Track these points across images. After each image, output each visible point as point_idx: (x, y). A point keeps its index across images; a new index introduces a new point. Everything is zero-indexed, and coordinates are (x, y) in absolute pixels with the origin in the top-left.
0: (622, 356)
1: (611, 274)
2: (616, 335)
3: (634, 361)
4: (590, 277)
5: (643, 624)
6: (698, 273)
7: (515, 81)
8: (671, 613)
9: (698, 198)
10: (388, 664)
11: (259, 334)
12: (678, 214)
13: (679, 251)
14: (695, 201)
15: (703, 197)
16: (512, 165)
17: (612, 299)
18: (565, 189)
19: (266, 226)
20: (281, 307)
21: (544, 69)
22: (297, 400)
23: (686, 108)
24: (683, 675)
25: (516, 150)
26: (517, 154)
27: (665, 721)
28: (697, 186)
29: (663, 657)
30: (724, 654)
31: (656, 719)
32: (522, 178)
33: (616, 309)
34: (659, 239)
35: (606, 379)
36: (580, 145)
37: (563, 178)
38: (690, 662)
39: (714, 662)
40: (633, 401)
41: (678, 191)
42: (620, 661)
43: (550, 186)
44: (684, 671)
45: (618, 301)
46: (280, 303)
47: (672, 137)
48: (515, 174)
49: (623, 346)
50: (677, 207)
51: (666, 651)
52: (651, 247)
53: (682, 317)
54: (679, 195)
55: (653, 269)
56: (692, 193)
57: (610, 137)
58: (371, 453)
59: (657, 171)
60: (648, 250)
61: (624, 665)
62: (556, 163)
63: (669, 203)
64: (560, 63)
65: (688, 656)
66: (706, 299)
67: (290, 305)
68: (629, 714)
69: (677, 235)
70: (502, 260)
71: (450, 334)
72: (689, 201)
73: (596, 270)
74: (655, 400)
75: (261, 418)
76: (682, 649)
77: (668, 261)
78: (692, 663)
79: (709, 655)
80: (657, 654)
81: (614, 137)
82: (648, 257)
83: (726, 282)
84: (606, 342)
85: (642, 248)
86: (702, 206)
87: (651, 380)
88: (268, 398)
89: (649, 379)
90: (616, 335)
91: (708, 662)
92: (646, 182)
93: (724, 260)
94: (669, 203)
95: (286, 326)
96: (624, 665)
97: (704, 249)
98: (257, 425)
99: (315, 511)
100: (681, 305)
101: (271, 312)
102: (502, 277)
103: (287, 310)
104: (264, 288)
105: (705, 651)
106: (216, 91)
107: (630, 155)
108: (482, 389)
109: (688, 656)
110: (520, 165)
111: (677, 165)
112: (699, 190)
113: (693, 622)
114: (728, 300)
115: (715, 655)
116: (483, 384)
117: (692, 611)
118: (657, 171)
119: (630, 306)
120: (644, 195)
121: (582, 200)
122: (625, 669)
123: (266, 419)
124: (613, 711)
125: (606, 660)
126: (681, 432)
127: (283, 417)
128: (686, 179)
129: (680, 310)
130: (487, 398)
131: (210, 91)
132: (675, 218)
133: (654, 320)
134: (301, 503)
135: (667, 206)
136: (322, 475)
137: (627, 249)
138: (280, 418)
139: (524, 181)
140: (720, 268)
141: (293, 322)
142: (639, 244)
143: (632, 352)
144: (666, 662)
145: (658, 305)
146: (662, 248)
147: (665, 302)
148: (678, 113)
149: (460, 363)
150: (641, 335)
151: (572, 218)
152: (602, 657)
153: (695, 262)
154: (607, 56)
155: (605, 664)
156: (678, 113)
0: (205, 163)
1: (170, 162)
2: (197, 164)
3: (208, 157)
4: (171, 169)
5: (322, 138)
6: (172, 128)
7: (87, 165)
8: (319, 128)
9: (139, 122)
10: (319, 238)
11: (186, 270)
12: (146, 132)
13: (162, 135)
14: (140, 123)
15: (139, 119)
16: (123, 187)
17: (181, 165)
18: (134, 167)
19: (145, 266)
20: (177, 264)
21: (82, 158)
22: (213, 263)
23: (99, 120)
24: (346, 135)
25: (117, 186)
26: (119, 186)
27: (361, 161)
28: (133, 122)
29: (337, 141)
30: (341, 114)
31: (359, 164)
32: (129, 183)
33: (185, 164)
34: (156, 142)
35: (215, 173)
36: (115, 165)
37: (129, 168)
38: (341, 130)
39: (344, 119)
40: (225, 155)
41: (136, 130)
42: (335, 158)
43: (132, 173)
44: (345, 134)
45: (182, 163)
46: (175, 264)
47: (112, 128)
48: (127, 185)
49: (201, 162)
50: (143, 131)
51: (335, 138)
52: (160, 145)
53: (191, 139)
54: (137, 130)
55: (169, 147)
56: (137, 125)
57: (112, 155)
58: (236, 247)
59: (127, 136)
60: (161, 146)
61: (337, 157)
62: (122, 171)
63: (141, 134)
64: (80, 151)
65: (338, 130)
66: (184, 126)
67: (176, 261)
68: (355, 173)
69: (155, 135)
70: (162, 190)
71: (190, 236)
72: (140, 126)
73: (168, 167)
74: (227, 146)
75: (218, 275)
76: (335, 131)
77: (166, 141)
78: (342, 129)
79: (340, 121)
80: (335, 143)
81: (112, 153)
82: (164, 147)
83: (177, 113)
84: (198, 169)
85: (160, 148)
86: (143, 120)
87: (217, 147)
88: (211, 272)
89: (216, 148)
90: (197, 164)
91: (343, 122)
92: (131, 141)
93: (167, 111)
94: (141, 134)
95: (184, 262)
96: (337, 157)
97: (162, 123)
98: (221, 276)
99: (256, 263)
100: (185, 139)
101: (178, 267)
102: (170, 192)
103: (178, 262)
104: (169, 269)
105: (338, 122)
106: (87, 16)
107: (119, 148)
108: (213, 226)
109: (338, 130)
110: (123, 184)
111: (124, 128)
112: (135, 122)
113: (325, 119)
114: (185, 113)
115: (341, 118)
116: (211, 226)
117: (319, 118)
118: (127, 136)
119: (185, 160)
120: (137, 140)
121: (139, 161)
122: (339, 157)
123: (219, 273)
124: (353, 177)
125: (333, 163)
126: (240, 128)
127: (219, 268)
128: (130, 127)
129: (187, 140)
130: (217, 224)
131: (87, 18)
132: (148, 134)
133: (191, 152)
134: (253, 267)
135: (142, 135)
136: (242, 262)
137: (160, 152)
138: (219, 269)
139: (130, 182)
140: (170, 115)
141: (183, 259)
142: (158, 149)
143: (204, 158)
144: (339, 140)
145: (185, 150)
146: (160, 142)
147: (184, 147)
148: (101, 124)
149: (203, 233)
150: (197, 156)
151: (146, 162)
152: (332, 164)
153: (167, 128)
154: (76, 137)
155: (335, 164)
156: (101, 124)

==============================

- **WHAT THE TASK ASKS**
Rewrite the lines above, changing "top-left" to "upper-left" and leaving everything else as it is.

- **THE OUTPUT**
Track these points across images. After each image, output each visible point as point_idx: (x, y). A point keeps its index across images; a new index introduces a new point. Everything is zero-indexed, and coordinates are (x, y) in absolute pixels with the origin in the upper-left.
0: (622, 356)
1: (611, 274)
2: (616, 335)
3: (634, 361)
4: (590, 277)
5: (643, 624)
6: (698, 273)
7: (515, 81)
8: (671, 613)
9: (698, 198)
10: (388, 664)
11: (259, 334)
12: (678, 214)
13: (679, 251)
14: (695, 201)
15: (703, 197)
16: (512, 165)
17: (612, 299)
18: (565, 189)
19: (266, 226)
20: (281, 307)
21: (544, 69)
22: (297, 400)
23: (686, 108)
24: (683, 675)
25: (516, 150)
26: (517, 154)
27: (665, 721)
28: (697, 186)
29: (663, 657)
30: (724, 654)
31: (656, 719)
32: (522, 178)
33: (616, 309)
34: (659, 239)
35: (606, 379)
36: (580, 145)
37: (563, 178)
38: (690, 662)
39: (714, 662)
40: (633, 401)
41: (678, 191)
42: (620, 661)
43: (550, 186)
44: (684, 671)
45: (618, 301)
46: (280, 303)
47: (672, 137)
48: (515, 174)
49: (623, 346)
50: (677, 207)
51: (666, 651)
52: (651, 247)
53: (682, 317)
54: (679, 195)
55: (653, 269)
56: (692, 193)
57: (610, 137)
58: (371, 453)
59: (657, 171)
60: (648, 250)
61: (624, 665)
62: (556, 163)
63: (669, 203)
64: (560, 63)
65: (688, 656)
66: (706, 299)
67: (290, 305)
68: (629, 714)
69: (677, 235)
70: (502, 260)
71: (450, 334)
72: (689, 201)
73: (596, 270)
74: (655, 400)
75: (261, 418)
76: (682, 649)
77: (668, 261)
78: (692, 663)
79: (709, 655)
80: (657, 654)
81: (614, 137)
82: (648, 257)
83: (726, 282)
84: (606, 342)
85: (642, 248)
86: (702, 206)
87: (651, 380)
88: (268, 398)
89: (649, 379)
90: (616, 335)
91: (708, 662)
92: (646, 182)
93: (724, 260)
94: (669, 203)
95: (286, 326)
96: (624, 665)
97: (704, 249)
98: (257, 425)
99: (315, 511)
100: (681, 305)
101: (271, 312)
102: (502, 277)
103: (287, 310)
104: (264, 288)
105: (705, 651)
106: (216, 91)
107: (630, 155)
108: (482, 389)
109: (688, 656)
110: (520, 165)
111: (677, 165)
112: (699, 190)
113: (693, 622)
114: (728, 300)
115: (715, 655)
116: (483, 384)
117: (692, 611)
118: (657, 171)
119: (630, 306)
120: (644, 195)
121: (582, 200)
122: (625, 669)
123: (266, 419)
124: (613, 711)
125: (606, 660)
126: (681, 432)
127: (283, 417)
128: (686, 179)
129: (680, 310)
130: (487, 398)
131: (210, 91)
132: (675, 218)
133: (654, 320)
134: (301, 503)
135: (667, 206)
136: (322, 475)
137: (627, 249)
138: (280, 418)
139: (524, 181)
140: (720, 268)
141: (293, 322)
142: (639, 244)
143: (632, 352)
144: (666, 662)
145: (658, 305)
146: (662, 248)
147: (665, 302)
148: (678, 113)
149: (460, 363)
150: (641, 335)
151: (572, 218)
152: (602, 657)
153: (695, 262)
154: (607, 56)
155: (605, 664)
156: (678, 113)
0: (205, 163)
1: (170, 162)
2: (197, 164)
3: (208, 157)
4: (171, 169)
5: (322, 138)
6: (172, 128)
7: (87, 165)
8: (319, 128)
9: (139, 122)
10: (319, 238)
11: (186, 270)
12: (146, 132)
13: (162, 135)
14: (140, 123)
15: (139, 119)
16: (123, 187)
17: (181, 165)
18: (134, 167)
19: (145, 266)
20: (177, 264)
21: (82, 158)
22: (213, 263)
23: (99, 120)
24: (346, 135)
25: (117, 186)
26: (119, 186)
27: (361, 161)
28: (133, 122)
29: (337, 141)
30: (341, 114)
31: (359, 164)
32: (129, 183)
33: (185, 164)
34: (156, 142)
35: (215, 173)
36: (115, 165)
37: (129, 168)
38: (341, 130)
39: (344, 119)
40: (225, 155)
41: (136, 130)
42: (335, 158)
43: (132, 173)
44: (345, 134)
45: (182, 163)
46: (175, 264)
47: (112, 128)
48: (127, 185)
49: (201, 162)
50: (143, 131)
51: (335, 138)
52: (160, 145)
53: (191, 139)
54: (137, 130)
55: (169, 147)
56: (137, 125)
57: (112, 155)
58: (236, 247)
59: (127, 136)
60: (161, 146)
61: (337, 157)
62: (122, 171)
63: (141, 134)
64: (80, 151)
65: (338, 130)
66: (184, 126)
67: (176, 261)
68: (355, 173)
69: (155, 135)
70: (162, 190)
71: (190, 236)
72: (140, 126)
73: (168, 167)
74: (227, 146)
75: (218, 275)
76: (335, 131)
77: (166, 141)
78: (342, 129)
79: (340, 121)
80: (335, 143)
81: (112, 153)
82: (164, 147)
83: (177, 113)
84: (198, 169)
85: (160, 148)
86: (143, 120)
87: (217, 147)
88: (211, 272)
89: (216, 148)
90: (197, 164)
91: (343, 122)
92: (131, 141)
93: (167, 111)
94: (141, 134)
95: (184, 262)
96: (337, 157)
97: (162, 123)
98: (221, 276)
99: (256, 263)
100: (185, 139)
101: (178, 267)
102: (170, 192)
103: (178, 262)
104: (169, 269)
105: (338, 122)
106: (87, 16)
107: (119, 148)
108: (213, 226)
109: (338, 130)
110: (123, 184)
111: (124, 128)
112: (135, 122)
113: (325, 119)
114: (185, 113)
115: (341, 118)
116: (211, 226)
117: (319, 118)
118: (127, 136)
119: (185, 160)
120: (137, 140)
121: (139, 161)
122: (339, 157)
123: (219, 273)
124: (353, 177)
125: (333, 163)
126: (240, 128)
127: (219, 268)
128: (130, 127)
129: (187, 140)
130: (217, 224)
131: (87, 18)
132: (148, 134)
133: (191, 152)
134: (253, 267)
135: (142, 135)
136: (242, 262)
137: (160, 152)
138: (219, 269)
139: (130, 182)
140: (170, 115)
141: (183, 259)
142: (158, 149)
143: (204, 158)
144: (339, 140)
145: (185, 150)
146: (160, 142)
147: (184, 147)
148: (101, 124)
149: (203, 233)
150: (197, 156)
151: (146, 162)
152: (332, 164)
153: (167, 128)
154: (76, 137)
155: (335, 164)
156: (101, 124)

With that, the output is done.